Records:
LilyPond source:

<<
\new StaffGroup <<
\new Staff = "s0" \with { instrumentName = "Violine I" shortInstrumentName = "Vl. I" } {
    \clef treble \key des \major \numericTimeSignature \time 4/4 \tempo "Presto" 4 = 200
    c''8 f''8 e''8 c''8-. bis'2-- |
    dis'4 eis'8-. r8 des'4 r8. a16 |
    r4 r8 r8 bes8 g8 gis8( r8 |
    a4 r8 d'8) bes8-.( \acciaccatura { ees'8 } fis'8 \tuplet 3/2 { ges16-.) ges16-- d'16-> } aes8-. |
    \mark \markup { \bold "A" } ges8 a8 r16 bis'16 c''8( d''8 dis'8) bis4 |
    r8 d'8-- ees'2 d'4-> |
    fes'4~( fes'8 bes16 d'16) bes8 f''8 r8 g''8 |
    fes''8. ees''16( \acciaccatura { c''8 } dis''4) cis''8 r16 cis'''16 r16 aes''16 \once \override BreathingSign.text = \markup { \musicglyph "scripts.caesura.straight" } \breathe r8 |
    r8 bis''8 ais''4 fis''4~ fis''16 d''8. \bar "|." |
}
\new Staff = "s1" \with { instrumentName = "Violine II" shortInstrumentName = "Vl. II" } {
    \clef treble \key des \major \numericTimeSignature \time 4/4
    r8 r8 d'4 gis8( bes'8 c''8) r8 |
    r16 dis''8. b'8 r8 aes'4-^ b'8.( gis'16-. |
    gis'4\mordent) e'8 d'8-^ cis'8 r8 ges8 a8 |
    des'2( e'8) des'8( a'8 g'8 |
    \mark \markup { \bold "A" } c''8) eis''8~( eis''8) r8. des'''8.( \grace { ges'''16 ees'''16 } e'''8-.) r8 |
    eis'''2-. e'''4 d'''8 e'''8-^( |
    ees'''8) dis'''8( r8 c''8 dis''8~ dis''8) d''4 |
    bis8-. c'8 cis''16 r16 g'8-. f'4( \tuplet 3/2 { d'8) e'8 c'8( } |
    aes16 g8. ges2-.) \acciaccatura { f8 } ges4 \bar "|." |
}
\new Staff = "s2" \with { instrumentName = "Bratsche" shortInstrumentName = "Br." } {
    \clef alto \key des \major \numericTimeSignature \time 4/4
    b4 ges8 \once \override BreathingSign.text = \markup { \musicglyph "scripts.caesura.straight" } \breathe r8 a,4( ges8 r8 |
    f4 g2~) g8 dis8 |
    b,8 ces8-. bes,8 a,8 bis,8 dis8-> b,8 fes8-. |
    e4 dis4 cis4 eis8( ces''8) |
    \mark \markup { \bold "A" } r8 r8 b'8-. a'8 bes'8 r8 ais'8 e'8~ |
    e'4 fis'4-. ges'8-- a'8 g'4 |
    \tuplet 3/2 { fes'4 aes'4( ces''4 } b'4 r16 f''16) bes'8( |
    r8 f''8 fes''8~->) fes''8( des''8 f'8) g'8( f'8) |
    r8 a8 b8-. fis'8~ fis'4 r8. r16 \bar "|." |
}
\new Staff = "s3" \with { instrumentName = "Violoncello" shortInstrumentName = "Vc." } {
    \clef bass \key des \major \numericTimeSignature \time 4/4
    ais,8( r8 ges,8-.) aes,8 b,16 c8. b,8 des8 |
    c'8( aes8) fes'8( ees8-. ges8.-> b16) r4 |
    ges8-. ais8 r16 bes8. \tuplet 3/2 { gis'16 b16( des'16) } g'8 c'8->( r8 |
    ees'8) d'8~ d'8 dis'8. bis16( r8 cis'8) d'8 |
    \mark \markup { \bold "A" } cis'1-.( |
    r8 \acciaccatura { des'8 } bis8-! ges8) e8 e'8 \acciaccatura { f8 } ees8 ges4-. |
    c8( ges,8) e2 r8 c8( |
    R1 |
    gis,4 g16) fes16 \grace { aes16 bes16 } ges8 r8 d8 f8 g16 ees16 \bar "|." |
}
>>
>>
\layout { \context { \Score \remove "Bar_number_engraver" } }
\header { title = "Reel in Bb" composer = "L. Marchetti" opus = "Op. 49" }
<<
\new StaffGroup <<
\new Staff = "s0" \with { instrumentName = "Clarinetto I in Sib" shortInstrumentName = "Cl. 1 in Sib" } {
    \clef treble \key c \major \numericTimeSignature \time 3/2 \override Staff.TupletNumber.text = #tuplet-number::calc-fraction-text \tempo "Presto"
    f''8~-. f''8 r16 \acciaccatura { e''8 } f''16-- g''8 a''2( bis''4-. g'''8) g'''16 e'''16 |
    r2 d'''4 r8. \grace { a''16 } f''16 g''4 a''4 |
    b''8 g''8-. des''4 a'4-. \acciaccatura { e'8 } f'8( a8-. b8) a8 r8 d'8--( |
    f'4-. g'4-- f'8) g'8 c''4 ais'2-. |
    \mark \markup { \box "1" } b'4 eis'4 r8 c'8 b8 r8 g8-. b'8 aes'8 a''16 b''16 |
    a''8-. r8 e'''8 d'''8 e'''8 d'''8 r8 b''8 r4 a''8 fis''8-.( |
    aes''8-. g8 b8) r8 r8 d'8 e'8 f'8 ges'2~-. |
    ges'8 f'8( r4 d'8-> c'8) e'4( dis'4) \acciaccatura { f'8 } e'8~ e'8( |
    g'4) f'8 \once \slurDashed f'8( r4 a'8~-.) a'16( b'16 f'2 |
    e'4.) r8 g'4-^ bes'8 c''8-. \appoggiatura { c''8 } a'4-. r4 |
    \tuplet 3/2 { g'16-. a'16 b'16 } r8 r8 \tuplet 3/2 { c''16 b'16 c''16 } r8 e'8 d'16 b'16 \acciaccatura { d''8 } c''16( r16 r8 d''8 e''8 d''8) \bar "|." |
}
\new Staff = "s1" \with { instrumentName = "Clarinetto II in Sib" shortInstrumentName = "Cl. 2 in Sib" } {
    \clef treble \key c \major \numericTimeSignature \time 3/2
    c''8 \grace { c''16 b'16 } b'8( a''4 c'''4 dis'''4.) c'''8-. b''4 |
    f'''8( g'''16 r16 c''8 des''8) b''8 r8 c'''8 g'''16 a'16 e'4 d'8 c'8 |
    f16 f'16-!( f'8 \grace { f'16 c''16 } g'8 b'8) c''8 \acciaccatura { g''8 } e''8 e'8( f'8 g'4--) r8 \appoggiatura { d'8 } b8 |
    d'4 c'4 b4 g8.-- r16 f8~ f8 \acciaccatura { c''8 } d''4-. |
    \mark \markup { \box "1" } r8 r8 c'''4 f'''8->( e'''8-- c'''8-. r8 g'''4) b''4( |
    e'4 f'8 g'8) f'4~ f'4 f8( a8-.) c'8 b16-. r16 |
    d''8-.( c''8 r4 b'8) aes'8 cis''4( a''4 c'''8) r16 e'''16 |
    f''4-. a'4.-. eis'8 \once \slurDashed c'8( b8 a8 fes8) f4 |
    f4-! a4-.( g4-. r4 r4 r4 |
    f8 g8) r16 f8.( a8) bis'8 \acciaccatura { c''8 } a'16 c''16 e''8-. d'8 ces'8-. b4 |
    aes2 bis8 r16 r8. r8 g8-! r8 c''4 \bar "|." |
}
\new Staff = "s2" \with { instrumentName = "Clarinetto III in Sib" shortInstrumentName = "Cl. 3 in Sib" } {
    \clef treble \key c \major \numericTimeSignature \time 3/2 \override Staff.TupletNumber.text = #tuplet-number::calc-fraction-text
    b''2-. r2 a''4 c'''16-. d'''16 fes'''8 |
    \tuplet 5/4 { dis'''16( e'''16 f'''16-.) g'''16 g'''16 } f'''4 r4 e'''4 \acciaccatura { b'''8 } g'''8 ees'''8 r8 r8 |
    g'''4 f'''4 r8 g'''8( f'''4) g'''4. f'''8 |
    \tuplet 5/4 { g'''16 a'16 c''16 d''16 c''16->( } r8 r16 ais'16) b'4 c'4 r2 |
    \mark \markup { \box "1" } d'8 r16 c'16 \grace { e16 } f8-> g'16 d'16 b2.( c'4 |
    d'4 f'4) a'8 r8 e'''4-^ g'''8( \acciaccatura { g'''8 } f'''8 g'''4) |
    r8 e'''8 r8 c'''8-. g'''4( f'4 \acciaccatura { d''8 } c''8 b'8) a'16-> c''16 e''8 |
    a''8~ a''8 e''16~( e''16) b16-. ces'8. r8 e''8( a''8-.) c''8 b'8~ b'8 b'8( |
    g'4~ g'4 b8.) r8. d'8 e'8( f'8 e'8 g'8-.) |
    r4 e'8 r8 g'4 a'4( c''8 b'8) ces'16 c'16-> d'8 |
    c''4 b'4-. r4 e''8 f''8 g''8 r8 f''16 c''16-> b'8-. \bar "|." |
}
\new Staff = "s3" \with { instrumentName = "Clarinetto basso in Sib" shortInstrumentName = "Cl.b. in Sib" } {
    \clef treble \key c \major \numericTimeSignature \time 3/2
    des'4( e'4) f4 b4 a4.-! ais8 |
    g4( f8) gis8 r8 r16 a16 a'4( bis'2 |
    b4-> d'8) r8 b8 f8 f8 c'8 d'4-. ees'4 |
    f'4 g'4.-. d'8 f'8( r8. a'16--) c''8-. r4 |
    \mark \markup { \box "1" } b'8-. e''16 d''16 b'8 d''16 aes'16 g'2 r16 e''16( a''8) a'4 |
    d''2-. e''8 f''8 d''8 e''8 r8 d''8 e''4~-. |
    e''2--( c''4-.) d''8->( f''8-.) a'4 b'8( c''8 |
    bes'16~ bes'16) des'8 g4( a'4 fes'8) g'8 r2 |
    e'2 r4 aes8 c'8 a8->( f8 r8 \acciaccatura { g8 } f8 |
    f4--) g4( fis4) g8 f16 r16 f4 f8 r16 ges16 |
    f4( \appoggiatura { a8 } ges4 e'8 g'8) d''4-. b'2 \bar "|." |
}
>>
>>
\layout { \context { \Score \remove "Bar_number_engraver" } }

Set exercise: How many lines of the rows above contain the string "bold"? Reply with the number alone.

The solution: 4